[Scene image comparisons]
>>>>

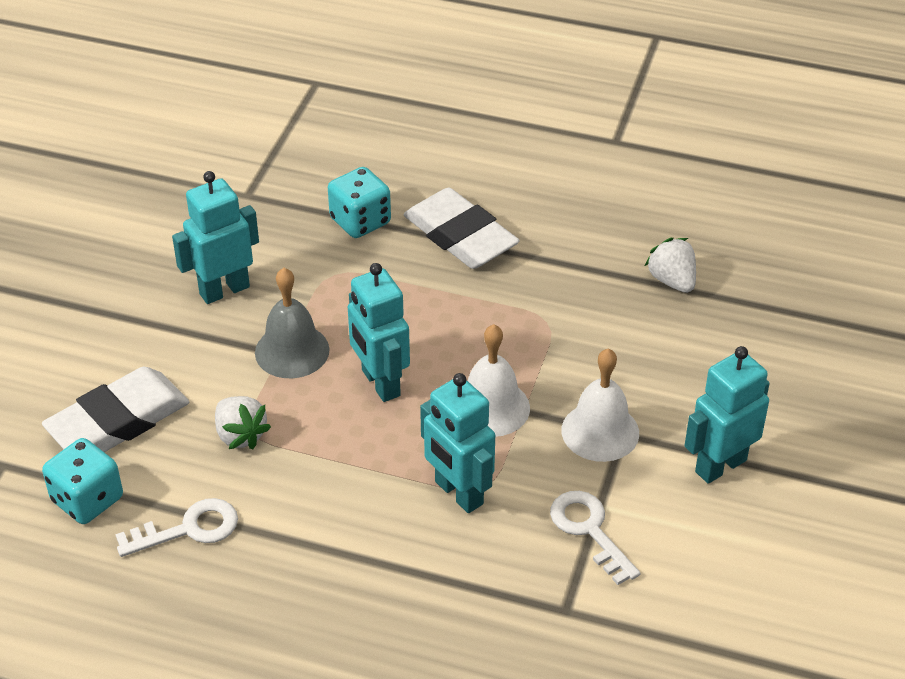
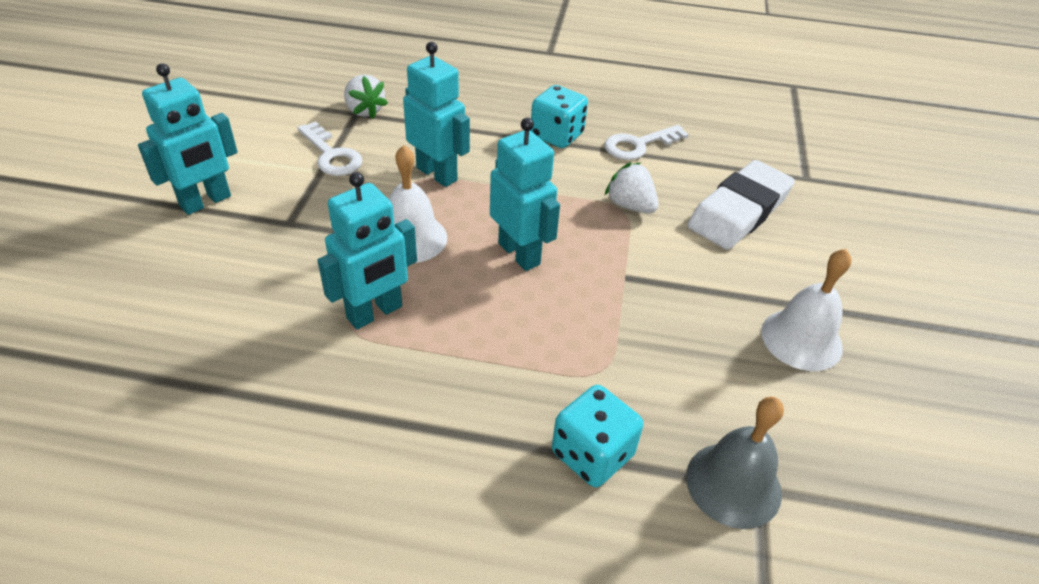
camera: 170 degrees right, 0 degrees up
turquoise dice [42,438,123,524] -> turquoise dice moved to [530,85,588,148]
turquoise robot [172,171,259,304] -> turquoise robot moved to [317,172,417,329]
grey bell [255,268,329,378] -> grey bell moved to [686,397,784,529]
white eraser [403,188,520,269] -> none
white bell [562,348,639,462] -> white bell moved to [761,249,851,371]
white strawberry [645,238,696,293] -> white strawberry moved to [344,74,388,119]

<<<<

### WHAT YOU HAVE TO DO
Give only the number of lines in the preceding data that include the word "turquoise".

### WORKED SOLUTION
2